> AIM OF THE TASK: Find the word "negro" in the data, then copy each line where it is found.
# # # #
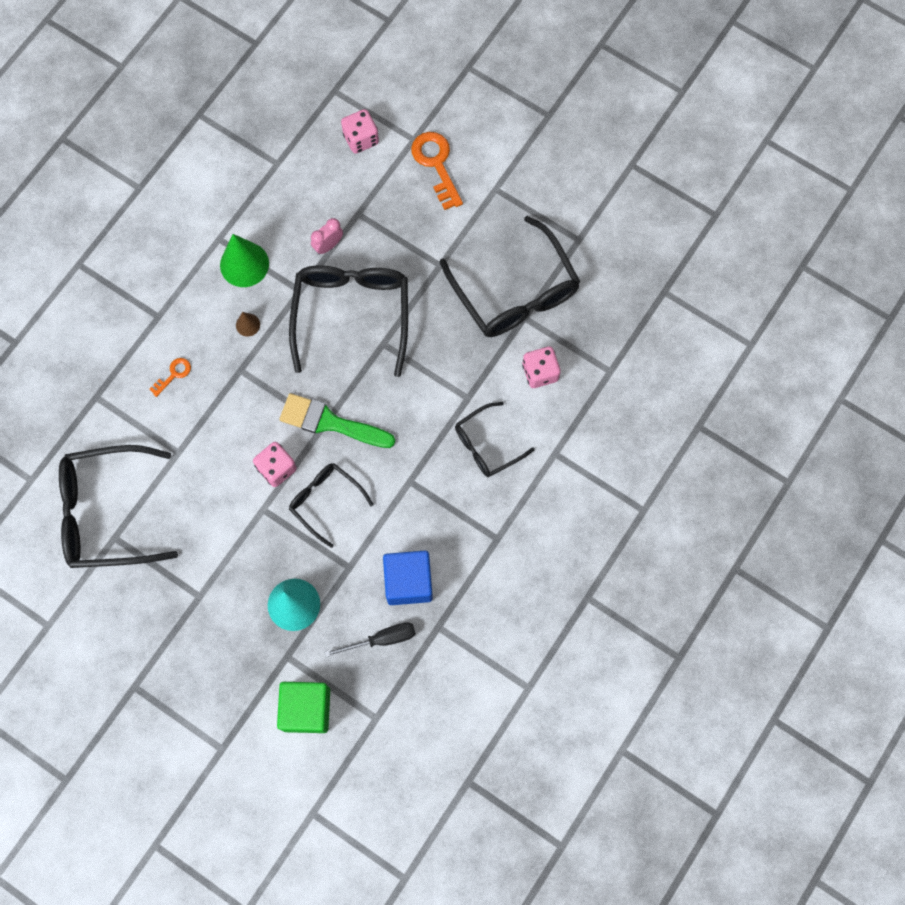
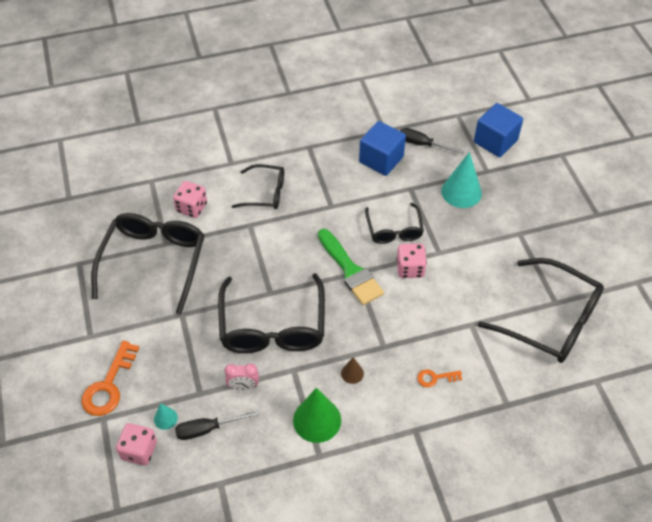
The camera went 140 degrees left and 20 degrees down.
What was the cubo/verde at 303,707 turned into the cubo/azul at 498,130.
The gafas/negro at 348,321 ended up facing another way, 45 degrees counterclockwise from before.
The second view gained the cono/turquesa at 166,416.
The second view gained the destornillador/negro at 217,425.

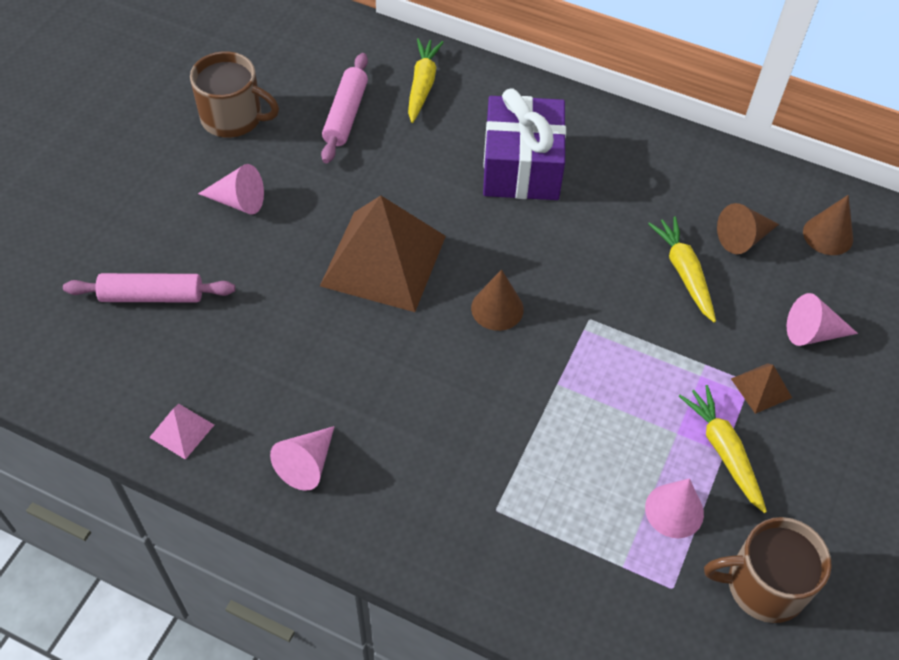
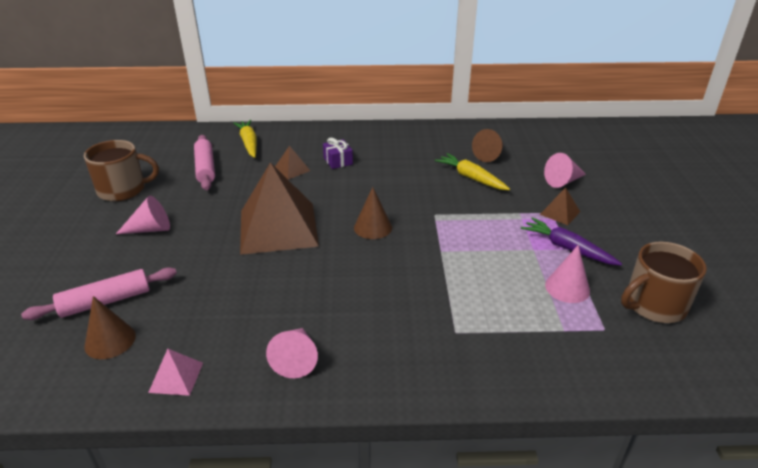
The camera went 25 degrees left and 20 degrees down.
The size of the regalo/morado at 524,144 changed by a factor of 0.44.
What was the zanahoria/amarillo at 723,449 turned into the zanahoria/morado at 571,241.
The cono/marrón ended up elsewhere, having gone from 828,225 to 110,327.
The second view gained the pirámide/marrón at 293,163.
# # # #
> SOLUTION FOR THIS PROBLEM:
The gafas/negro at 348,321 ended up facing another way, 45 degrees counterclockwise from before.
The second view gained the destornillador/negro at 217,425.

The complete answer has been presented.